THE TASK
Please print the entries below exactly, from the line with "(380, 283) = (481, 210): yellow" through the line with "(816, 299) = (442, 93): yellow cheese -> none", including both of those lines and leaving out all others.

(Coordinate-based object records)
+ + + + + + +
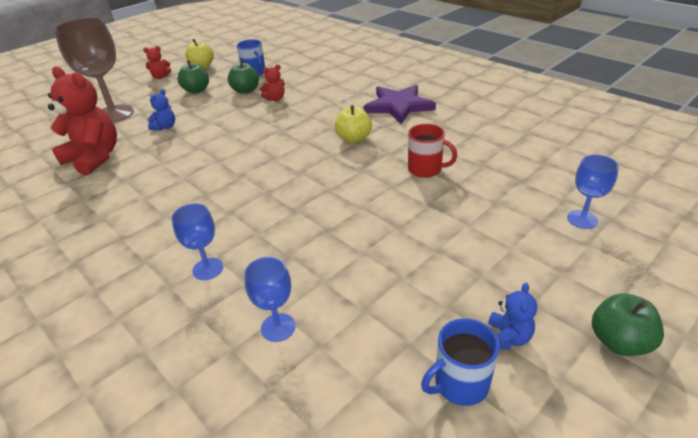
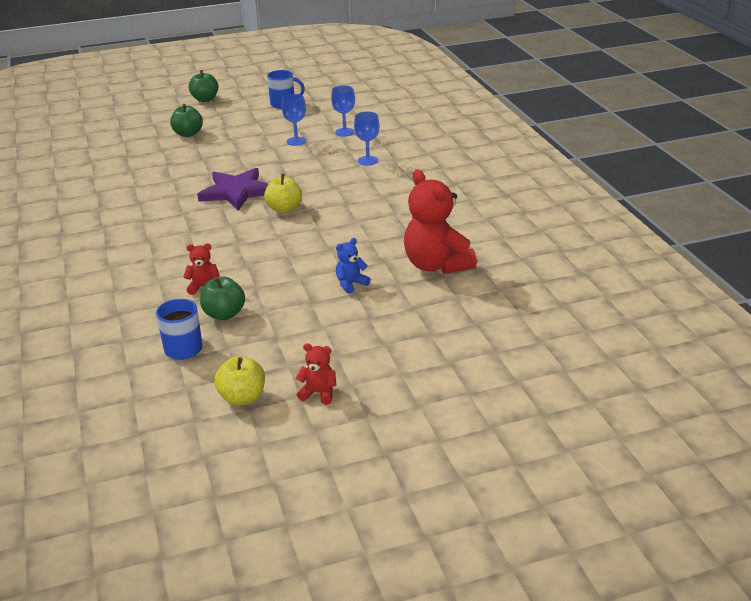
camera: 155 degrees left, 5 degrees down
(114, 114) = (407, 327): brown goblet -> none
(196, 90) = (283, 338): green apple -> green apple (188, 134)
(354, 138) = (186, 215): yellow apple -> yellow apple (284, 209)
(398, 106) = (102, 236): purple star -> purple star (236, 192)
(426, 169) = (171, 177): red mug -> none
(507, 338) = (246, 109): blue teddy bear -> none
(582, 219) = (134, 132): blue goblet -> blue goblet (296, 141)

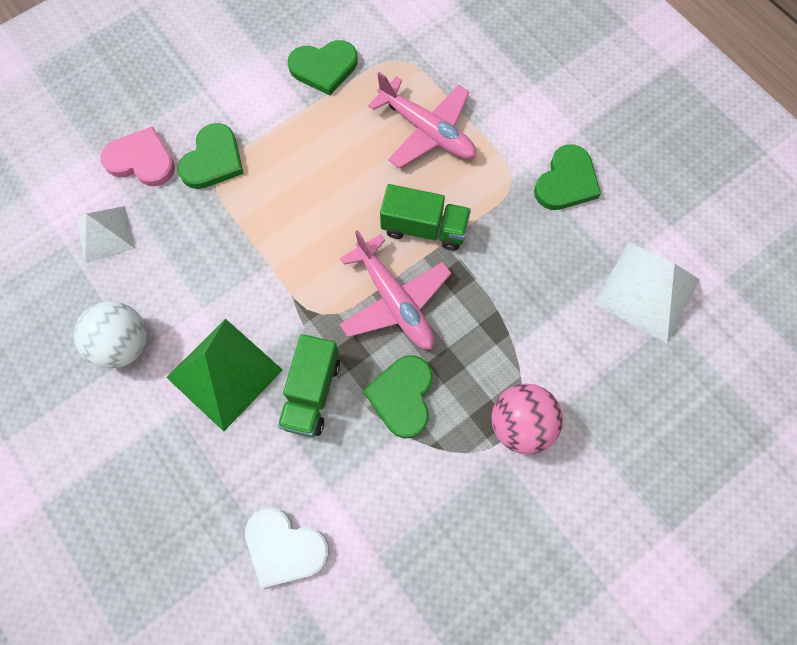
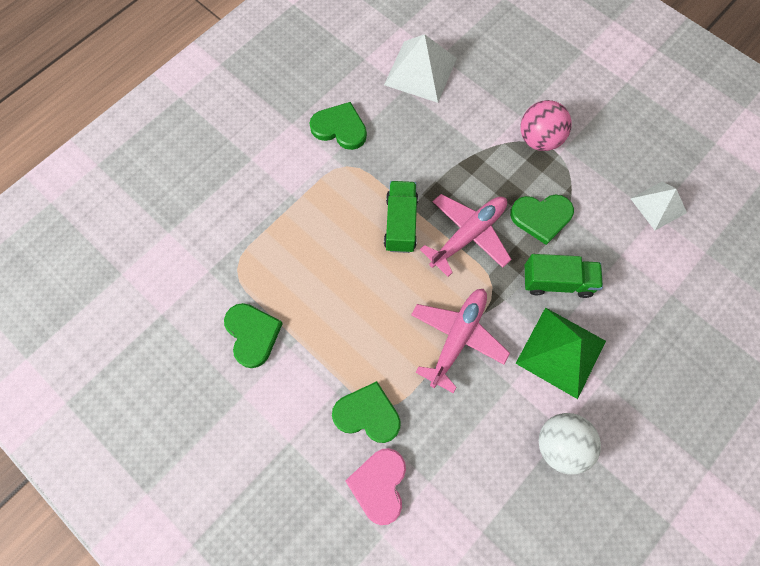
camera: 100 degrees left, 0 degrees up
(105, 234) = (463, 496): white pyramid -> white pyramid (658, 205)
(284, 547) = (672, 277): white heart -> none
(427, 131) = (308, 235): pink plane -> pink plane (457, 338)

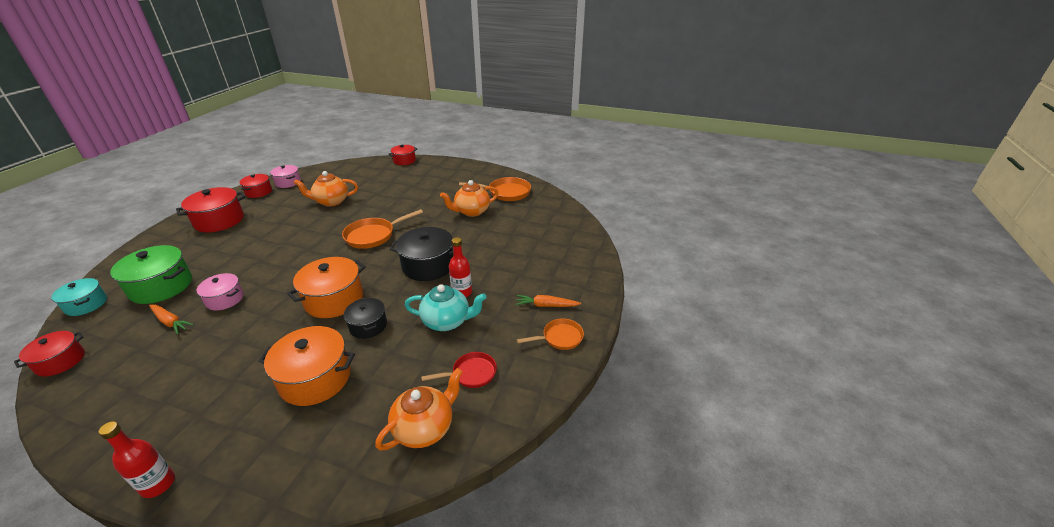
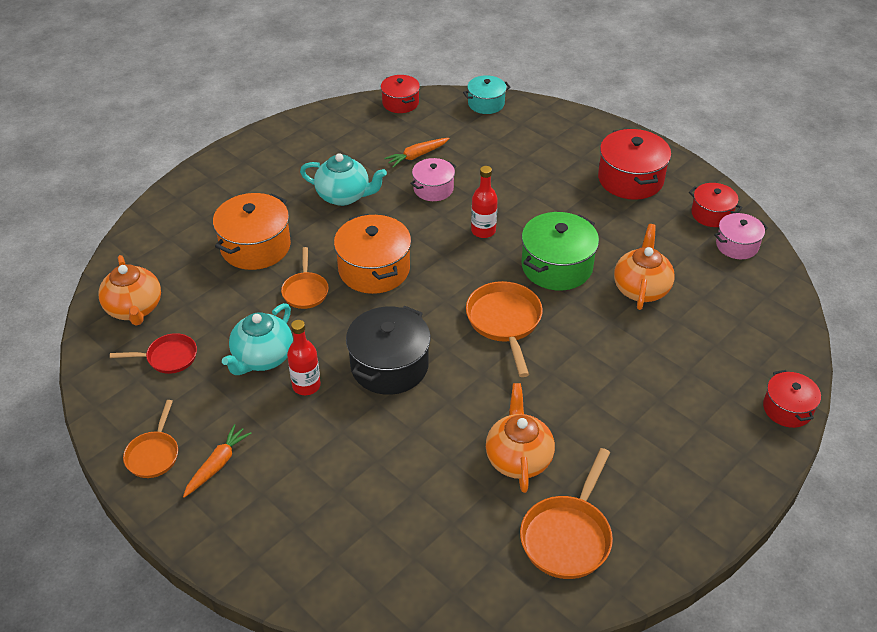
camera: 115 degrees right, 10 degrees up
(158, 484) = (212, 165): red bottle -> red bottle (483, 231)
(161, 286) = (489, 145): green pot -> green pot (557, 266)
(233, 347) = (344, 196): none -> turquoise teapot
(368, 326) = (305, 291): black pot -> orange pan
(471, 373) = (168, 357): red pan -> red pan turned 105 degrees counterclockwise

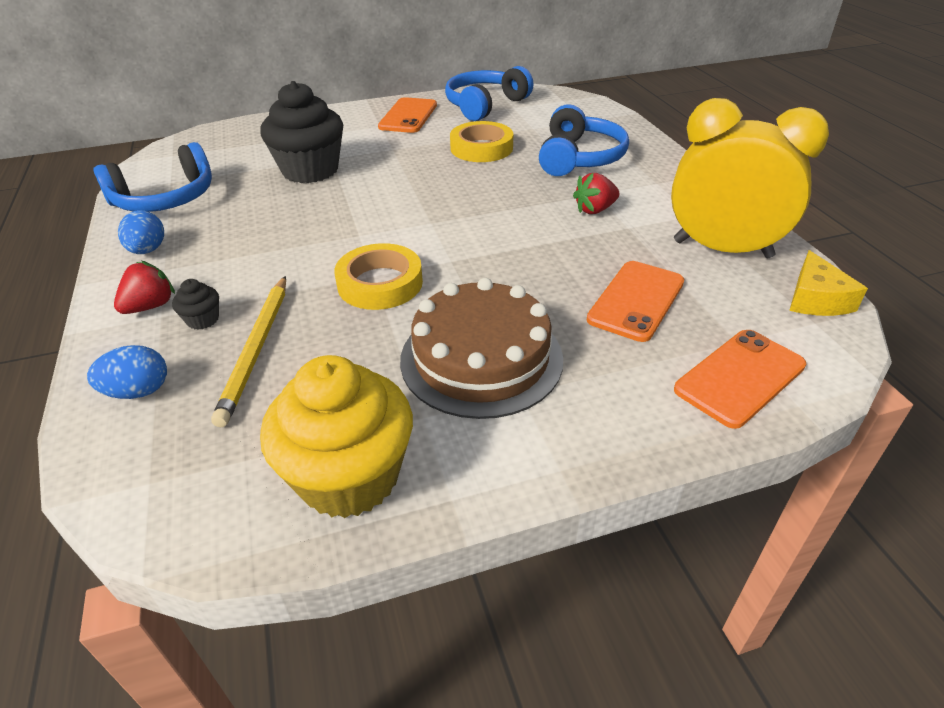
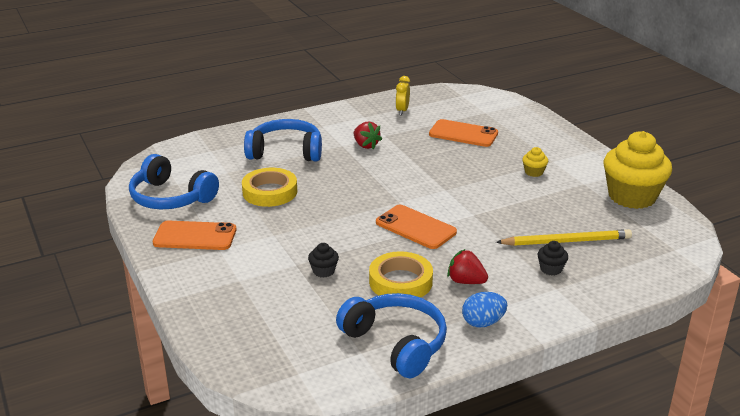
camera: 100 degrees left, 10 degrees down
(138, 391) = (624, 273): blue egg -> none
(150, 306) = (549, 296): red strawberry -> red strawberry (466, 281)
(310, 170) = (323, 271): black cupcake -> black cupcake, size x0.41
(380, 283) = (481, 210): yellow tape -> yellow tape (400, 281)
(481, 358) = (534, 172): brown cake -> yellow cupcake
(722, 249) = (402, 111): yellow clock -> yellow clock, size x0.41
(739, 377) = (512, 113): orange phone -> orange phone (415, 227)
(816, 299) = (442, 93): yellow cheese -> none

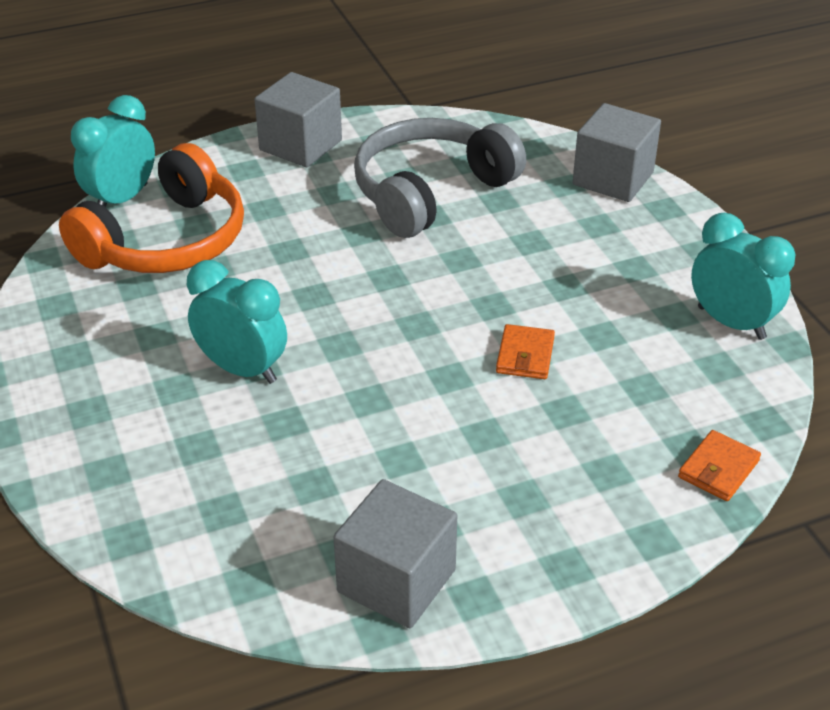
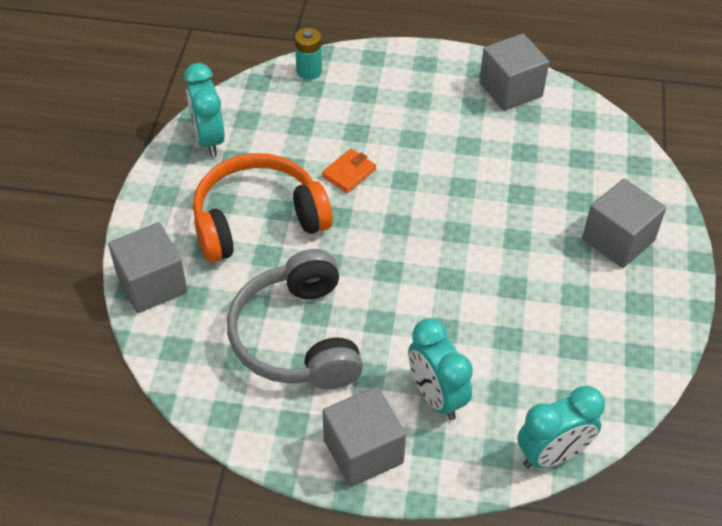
camera: 150 degrees left, 10 degrees up
(123, 416) = (618, 240): none -> grey cube
(166, 241) = (533, 383): orange headphones -> orange headphones (258, 220)
(242, 369) = (529, 240): turquoise clock -> turquoise clock (436, 396)
(431, 192) = (297, 337): grey headphones -> grey headphones turned 90 degrees clockwise
(718, 469) = (309, 71): orange wallet -> turquoise battery

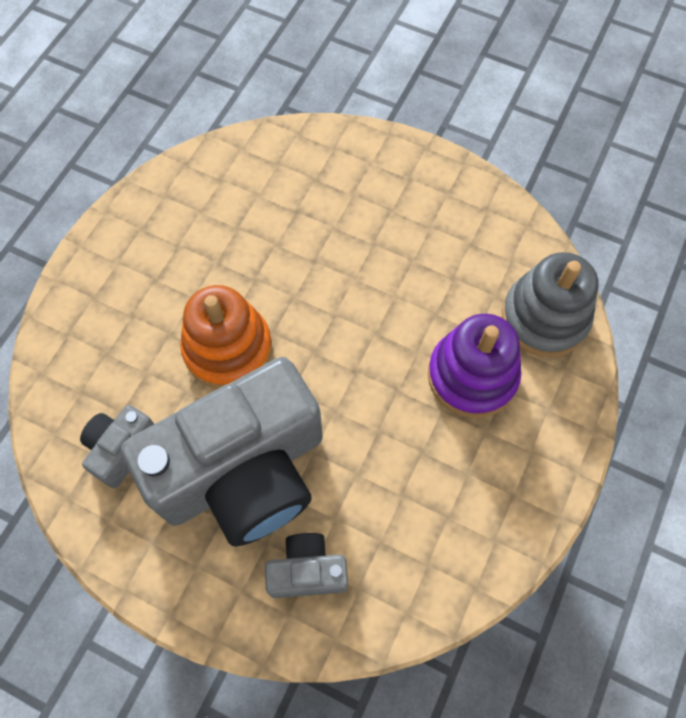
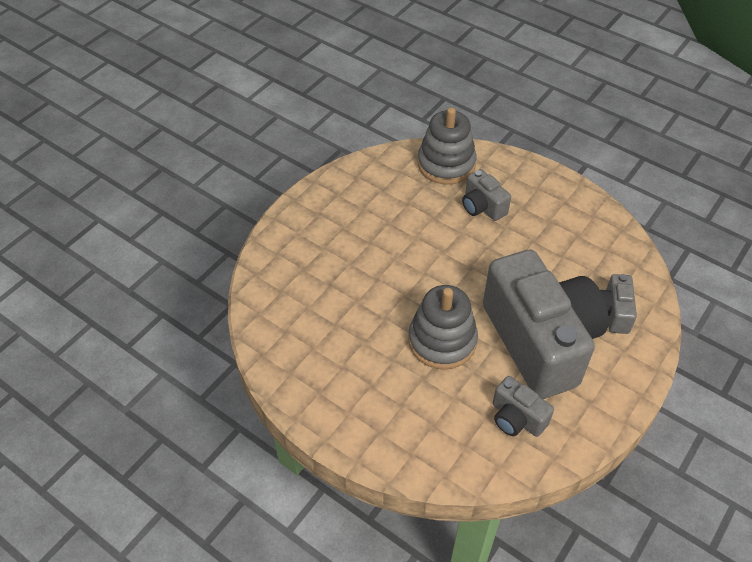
camera: 80 degrees left, 15 degrees down
(228, 349) = (442, 341): orange stacking toy -> grey stacking toy
(472, 376) = (482, 206): purple stacking toy -> grey camera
+ + + + + + +
OUTPUT OF THE EXERCISE
(380, 283) = (481, 210): yellow tape -> yellow tape (400, 281)
(481, 358) = (534, 172): brown cake -> yellow cupcake
(722, 249) = (402, 111): yellow clock -> yellow clock, size x0.41
(739, 377) = (512, 113): orange phone -> orange phone (415, 227)
(816, 299) = (442, 93): yellow cheese -> none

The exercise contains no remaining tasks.